• [What to produce]
For the entries below, report every line that includes the word "degrees".

• [Object tracking records]
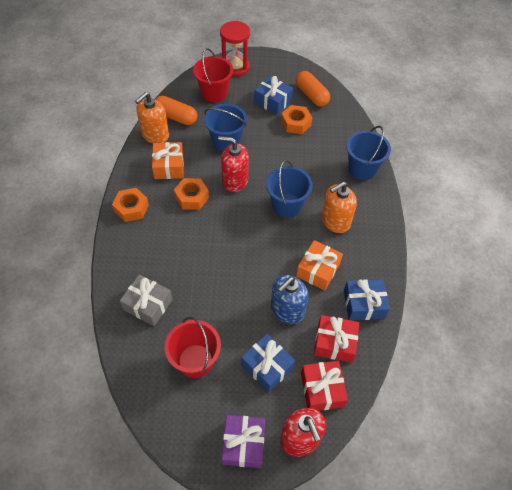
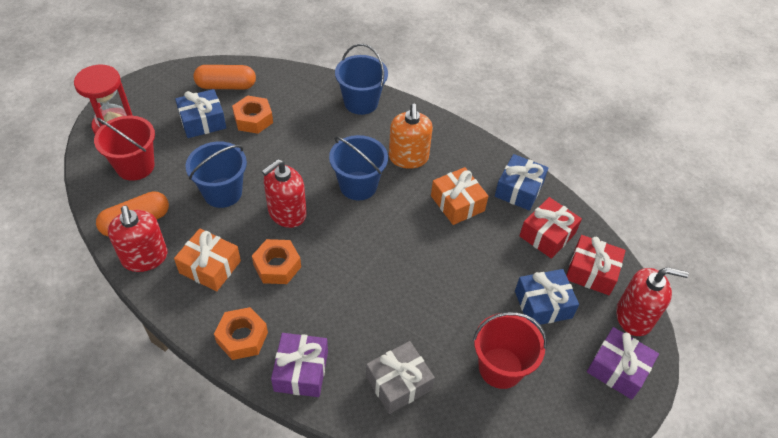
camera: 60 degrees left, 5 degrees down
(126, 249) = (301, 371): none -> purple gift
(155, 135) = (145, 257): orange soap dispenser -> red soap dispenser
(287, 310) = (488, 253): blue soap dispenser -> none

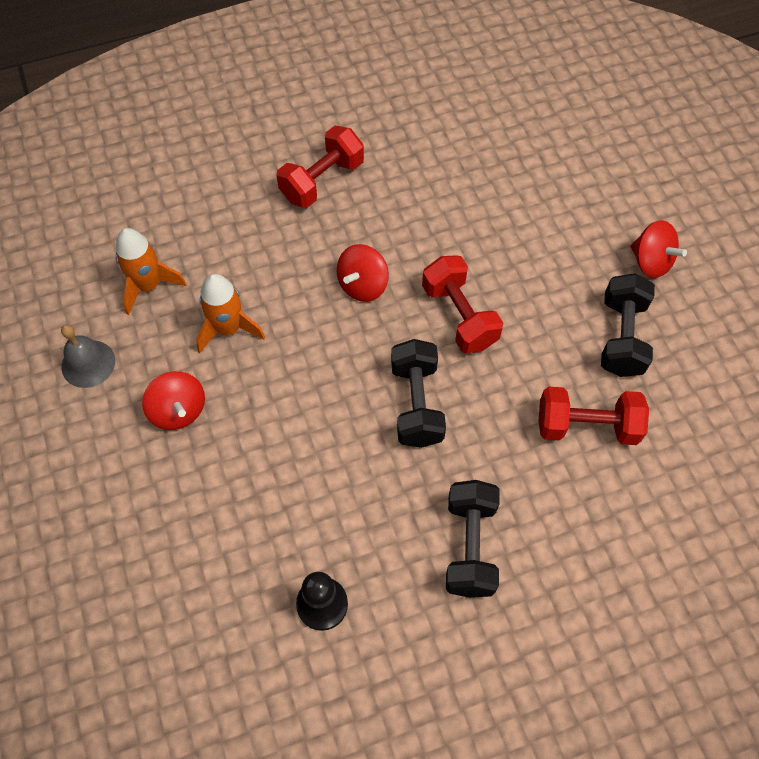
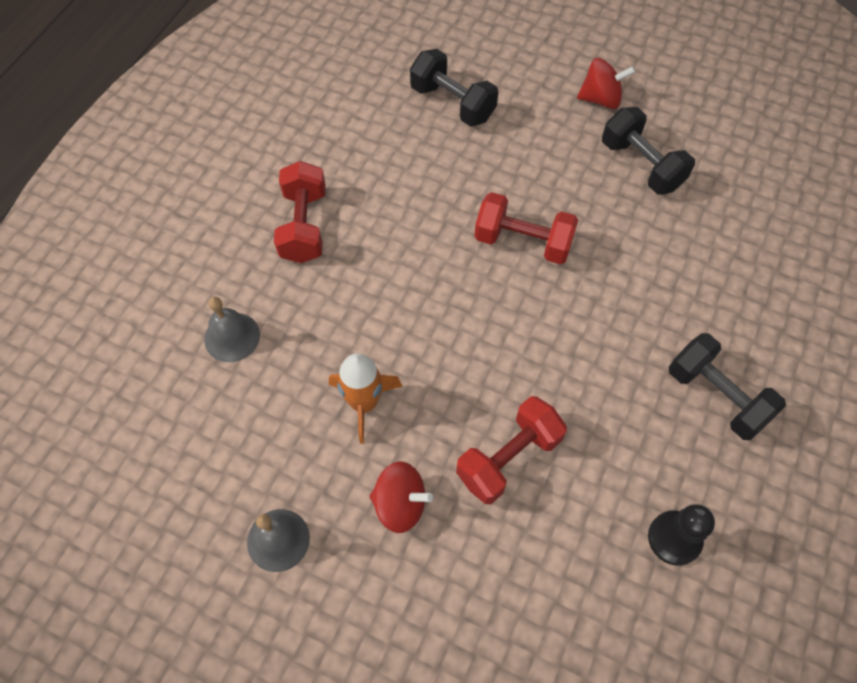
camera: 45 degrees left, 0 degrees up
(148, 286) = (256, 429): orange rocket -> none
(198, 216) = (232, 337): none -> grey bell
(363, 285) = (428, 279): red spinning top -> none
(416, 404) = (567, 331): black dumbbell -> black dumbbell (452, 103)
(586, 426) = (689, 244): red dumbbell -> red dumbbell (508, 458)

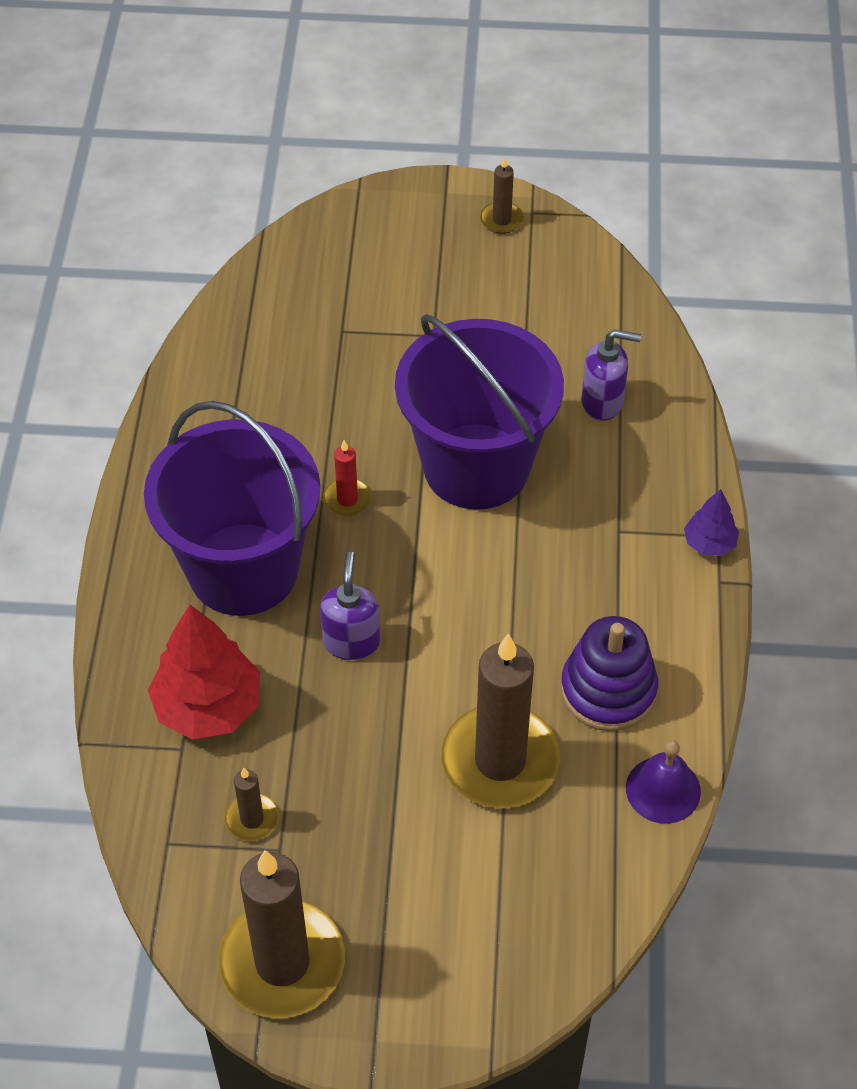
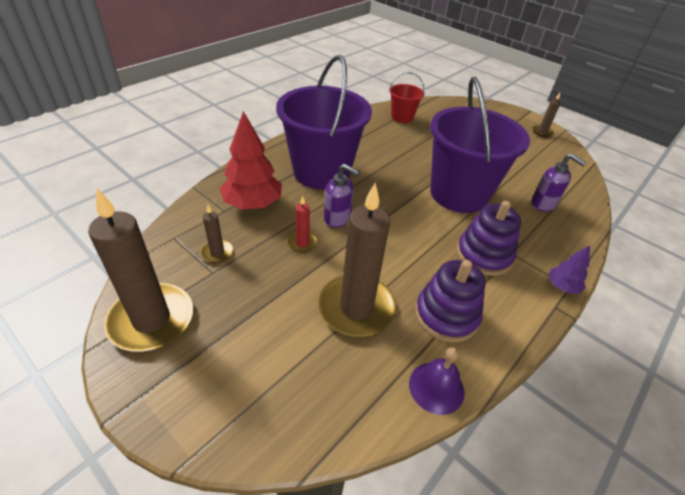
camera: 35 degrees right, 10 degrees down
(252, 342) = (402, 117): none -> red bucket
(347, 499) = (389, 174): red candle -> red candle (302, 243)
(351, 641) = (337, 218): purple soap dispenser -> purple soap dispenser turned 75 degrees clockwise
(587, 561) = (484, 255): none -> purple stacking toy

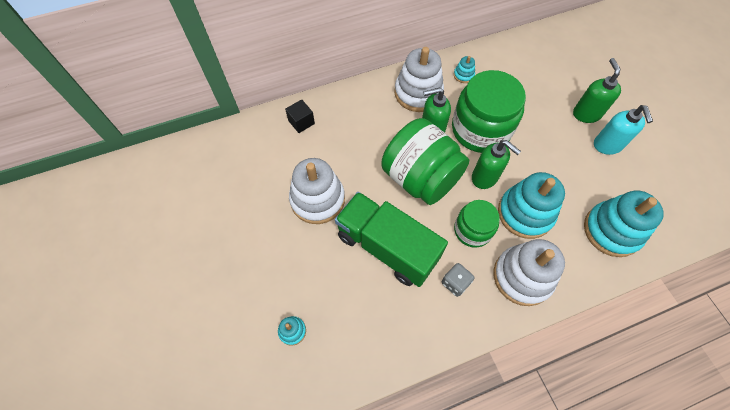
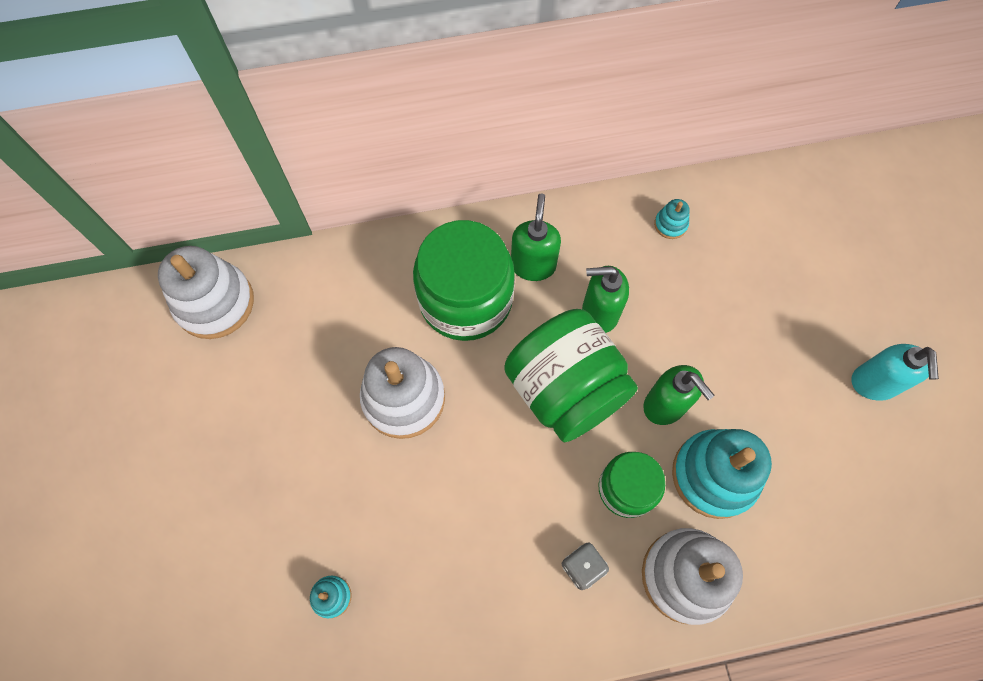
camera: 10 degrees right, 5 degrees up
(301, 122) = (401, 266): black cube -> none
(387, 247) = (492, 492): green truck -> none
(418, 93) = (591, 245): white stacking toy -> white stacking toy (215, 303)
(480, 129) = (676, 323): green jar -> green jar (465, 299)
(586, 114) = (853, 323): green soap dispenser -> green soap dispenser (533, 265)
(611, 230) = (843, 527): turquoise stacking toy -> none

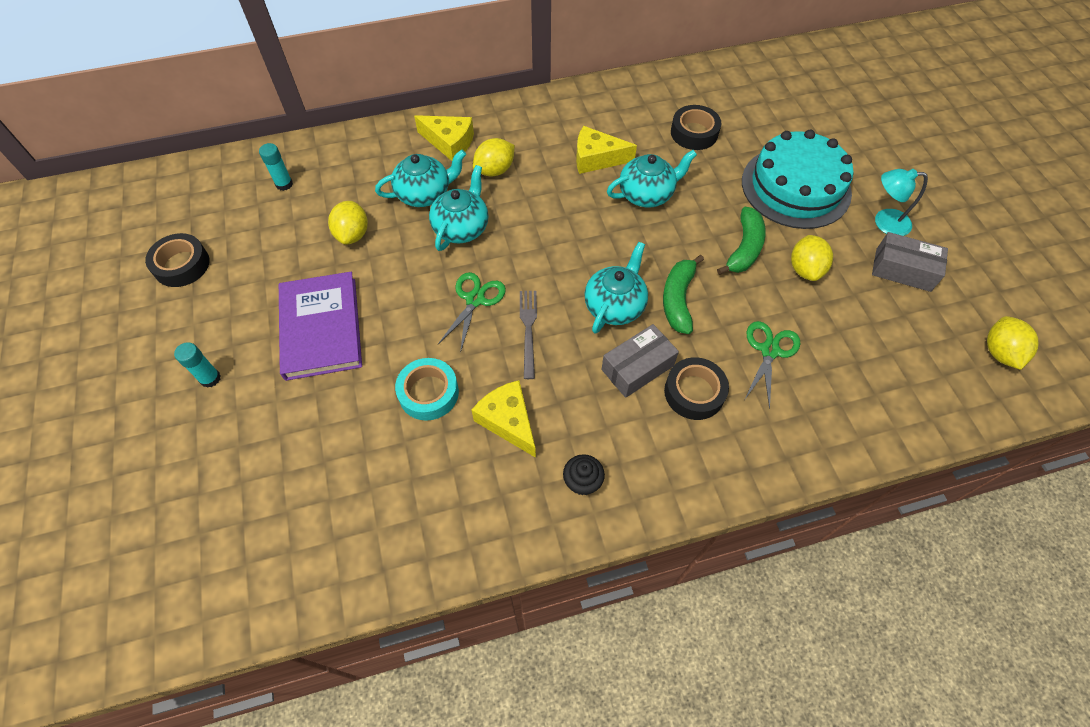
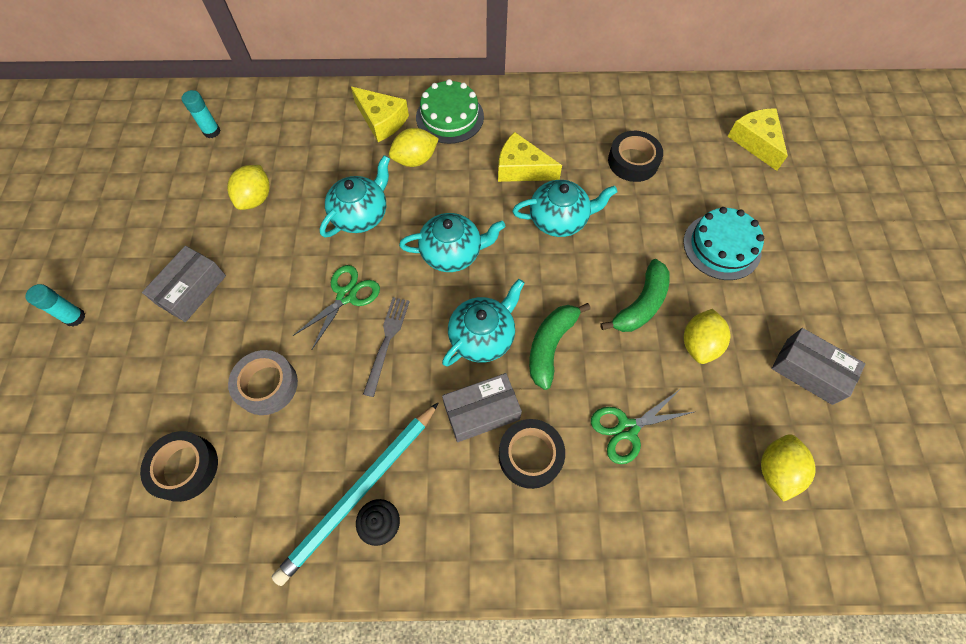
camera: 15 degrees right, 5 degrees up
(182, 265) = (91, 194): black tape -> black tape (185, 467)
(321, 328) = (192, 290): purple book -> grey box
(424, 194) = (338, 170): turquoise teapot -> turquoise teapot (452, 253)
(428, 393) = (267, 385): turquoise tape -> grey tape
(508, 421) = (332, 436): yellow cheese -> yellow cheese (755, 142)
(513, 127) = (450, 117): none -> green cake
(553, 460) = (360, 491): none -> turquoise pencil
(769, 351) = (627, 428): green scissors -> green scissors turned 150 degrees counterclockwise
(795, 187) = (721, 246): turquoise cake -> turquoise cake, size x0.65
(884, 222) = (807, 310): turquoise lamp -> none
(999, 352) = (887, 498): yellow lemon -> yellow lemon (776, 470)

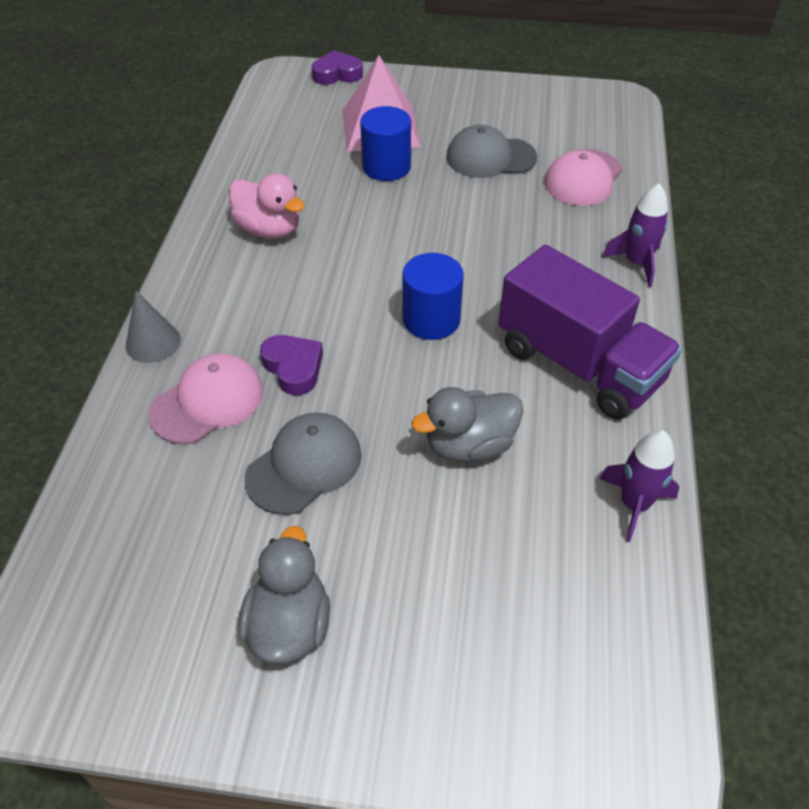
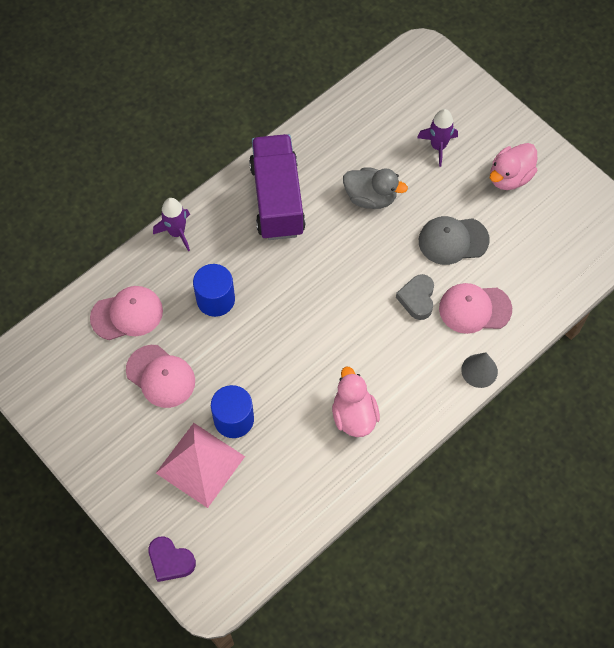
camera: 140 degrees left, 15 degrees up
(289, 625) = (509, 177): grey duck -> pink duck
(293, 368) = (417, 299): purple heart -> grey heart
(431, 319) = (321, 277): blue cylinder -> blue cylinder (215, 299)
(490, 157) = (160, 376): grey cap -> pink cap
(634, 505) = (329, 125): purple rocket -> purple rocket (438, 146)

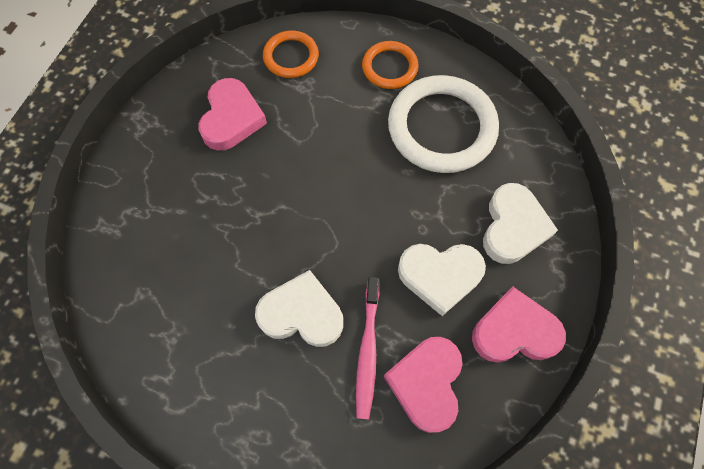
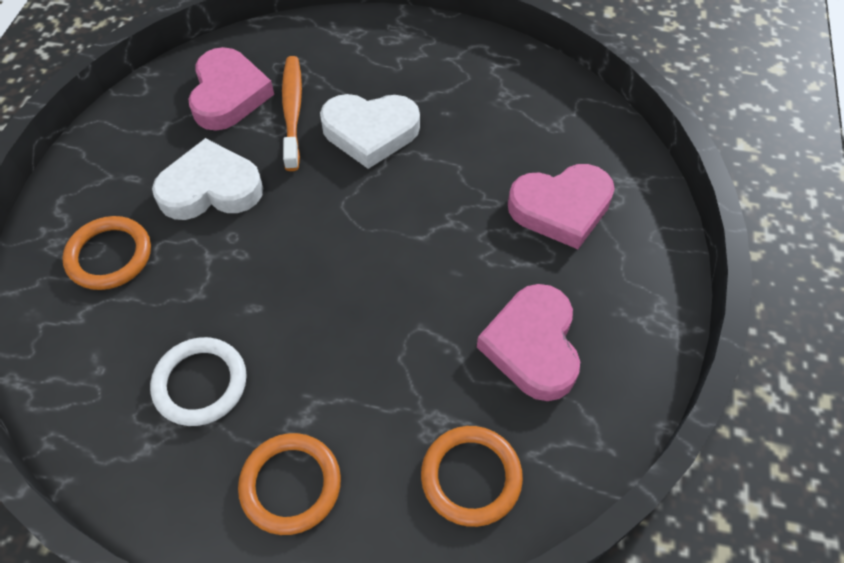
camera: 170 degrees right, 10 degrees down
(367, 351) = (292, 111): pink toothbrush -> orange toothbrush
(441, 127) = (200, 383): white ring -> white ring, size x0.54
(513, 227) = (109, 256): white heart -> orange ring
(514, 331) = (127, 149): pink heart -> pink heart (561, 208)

• [Response]
camera: 60 degrees left, 5 degrees down
camera: 45 degrees left, 0 degrees up
camera: 35 degrees right, 10 degrees down
(351, 641) = (337, 218): purple soap dispenser -> purple soap dispenser turned 75 degrees clockwise
camera: 10 degrees right, 5 degrees up
camera: 15 degrees right, 5 degrees up
(769, 351) = (627, 428): green scissors -> green scissors turned 150 degrees counterclockwise
camera: 140 degrees left, 15 degrees up
camera: 170 degrees right, 10 degrees down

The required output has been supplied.